## SET TASK
Count the lines in the items that contain the string "tempo", treating uppercase and lowercase as different, and give only the number.

--- START ENTRIES ---

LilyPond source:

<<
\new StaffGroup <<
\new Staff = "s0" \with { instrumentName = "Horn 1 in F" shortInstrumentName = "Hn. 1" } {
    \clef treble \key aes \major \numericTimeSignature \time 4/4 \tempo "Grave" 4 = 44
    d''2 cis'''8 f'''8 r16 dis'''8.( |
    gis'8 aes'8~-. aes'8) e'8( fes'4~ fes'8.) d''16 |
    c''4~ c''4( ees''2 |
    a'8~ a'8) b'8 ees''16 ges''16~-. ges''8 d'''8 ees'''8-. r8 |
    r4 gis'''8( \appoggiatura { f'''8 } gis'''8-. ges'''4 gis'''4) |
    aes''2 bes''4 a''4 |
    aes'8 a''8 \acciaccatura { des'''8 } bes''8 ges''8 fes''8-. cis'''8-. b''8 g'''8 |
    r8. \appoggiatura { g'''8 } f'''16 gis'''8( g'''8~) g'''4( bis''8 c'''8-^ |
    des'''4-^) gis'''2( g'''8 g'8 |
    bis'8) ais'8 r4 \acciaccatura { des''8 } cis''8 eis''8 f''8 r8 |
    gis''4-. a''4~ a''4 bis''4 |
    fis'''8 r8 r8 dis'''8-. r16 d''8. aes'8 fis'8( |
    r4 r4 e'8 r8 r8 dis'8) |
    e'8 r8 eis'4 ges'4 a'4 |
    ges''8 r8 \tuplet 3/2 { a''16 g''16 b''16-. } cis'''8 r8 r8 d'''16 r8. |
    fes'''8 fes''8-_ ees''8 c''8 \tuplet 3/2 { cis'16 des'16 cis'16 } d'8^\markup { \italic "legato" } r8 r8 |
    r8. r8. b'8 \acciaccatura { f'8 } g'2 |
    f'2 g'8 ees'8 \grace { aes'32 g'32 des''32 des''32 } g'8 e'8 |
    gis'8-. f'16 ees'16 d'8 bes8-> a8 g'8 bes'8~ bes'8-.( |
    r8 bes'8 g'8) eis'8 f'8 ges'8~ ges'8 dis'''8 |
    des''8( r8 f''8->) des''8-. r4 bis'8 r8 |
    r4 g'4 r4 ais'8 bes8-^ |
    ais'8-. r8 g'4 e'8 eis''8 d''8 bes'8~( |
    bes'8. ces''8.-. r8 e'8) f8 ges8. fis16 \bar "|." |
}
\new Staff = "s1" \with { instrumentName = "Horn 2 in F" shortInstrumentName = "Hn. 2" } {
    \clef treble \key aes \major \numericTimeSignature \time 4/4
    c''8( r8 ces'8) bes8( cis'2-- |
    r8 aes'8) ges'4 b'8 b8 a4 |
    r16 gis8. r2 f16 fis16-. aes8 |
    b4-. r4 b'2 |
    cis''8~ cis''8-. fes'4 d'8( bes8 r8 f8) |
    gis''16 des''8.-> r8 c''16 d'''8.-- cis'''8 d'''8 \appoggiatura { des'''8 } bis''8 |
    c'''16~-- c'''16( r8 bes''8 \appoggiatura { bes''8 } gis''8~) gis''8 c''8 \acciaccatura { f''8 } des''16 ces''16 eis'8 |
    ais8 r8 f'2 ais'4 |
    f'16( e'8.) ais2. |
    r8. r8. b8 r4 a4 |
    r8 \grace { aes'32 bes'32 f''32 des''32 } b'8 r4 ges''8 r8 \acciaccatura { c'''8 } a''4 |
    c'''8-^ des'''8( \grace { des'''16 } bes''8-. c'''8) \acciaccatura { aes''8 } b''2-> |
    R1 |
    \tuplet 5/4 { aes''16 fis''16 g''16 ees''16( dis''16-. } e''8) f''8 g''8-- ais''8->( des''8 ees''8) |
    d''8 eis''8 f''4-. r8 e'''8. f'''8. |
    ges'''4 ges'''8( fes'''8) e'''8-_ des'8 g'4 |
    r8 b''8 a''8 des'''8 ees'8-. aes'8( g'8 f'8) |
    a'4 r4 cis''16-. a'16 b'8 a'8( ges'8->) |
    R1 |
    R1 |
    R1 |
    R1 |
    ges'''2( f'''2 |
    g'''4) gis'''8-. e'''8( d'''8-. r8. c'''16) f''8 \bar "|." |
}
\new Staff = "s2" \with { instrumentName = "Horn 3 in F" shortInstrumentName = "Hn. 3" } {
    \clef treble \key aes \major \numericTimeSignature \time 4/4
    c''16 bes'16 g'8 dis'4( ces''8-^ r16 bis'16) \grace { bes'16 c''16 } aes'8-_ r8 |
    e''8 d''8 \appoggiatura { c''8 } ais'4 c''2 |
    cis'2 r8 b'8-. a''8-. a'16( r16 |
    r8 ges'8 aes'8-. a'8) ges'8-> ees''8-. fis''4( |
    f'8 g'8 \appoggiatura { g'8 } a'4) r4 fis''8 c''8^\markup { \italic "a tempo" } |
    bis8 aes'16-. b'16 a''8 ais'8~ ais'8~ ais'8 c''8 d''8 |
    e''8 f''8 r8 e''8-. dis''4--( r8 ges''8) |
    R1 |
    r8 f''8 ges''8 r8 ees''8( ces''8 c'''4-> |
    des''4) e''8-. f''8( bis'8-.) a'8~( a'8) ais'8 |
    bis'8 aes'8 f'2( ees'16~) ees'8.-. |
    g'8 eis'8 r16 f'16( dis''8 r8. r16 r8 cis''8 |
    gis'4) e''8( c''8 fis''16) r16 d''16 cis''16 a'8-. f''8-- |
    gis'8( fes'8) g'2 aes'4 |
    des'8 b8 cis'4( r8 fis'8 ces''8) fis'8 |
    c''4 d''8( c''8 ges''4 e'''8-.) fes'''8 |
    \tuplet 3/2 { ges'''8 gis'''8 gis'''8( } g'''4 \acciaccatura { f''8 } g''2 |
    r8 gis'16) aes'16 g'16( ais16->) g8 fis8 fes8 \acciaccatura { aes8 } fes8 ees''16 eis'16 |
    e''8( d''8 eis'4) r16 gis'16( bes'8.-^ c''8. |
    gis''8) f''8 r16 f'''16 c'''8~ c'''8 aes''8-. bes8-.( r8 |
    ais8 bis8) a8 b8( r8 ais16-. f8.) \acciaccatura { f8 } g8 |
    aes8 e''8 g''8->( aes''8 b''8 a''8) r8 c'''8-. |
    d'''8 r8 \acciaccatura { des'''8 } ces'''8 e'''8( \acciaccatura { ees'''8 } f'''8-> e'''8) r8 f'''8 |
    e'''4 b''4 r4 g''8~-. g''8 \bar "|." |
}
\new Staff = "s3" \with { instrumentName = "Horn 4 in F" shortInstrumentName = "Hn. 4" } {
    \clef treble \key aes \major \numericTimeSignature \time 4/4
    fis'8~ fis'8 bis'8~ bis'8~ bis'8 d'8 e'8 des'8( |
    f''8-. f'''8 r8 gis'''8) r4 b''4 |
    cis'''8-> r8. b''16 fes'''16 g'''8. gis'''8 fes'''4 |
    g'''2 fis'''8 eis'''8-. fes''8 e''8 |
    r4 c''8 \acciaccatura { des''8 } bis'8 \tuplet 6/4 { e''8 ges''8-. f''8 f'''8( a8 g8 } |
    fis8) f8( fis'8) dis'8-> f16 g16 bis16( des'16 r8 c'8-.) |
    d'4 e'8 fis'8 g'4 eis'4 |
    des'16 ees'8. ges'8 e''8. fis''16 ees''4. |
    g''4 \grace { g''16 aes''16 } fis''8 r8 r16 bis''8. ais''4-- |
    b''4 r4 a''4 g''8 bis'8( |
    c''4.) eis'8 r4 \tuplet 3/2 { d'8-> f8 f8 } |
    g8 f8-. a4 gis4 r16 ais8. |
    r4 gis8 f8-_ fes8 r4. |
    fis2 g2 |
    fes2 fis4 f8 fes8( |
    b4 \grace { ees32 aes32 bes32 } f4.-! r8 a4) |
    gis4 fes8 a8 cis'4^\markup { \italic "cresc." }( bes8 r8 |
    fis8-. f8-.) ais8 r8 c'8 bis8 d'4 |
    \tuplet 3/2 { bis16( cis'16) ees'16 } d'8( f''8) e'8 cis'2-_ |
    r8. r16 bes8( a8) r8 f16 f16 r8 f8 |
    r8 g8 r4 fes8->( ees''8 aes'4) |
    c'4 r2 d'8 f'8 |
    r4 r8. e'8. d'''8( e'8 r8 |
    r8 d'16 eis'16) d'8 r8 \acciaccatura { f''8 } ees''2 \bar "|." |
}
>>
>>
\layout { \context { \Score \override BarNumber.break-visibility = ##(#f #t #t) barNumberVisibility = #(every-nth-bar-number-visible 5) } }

--- END ENTRIES ---

## OUTPUT
2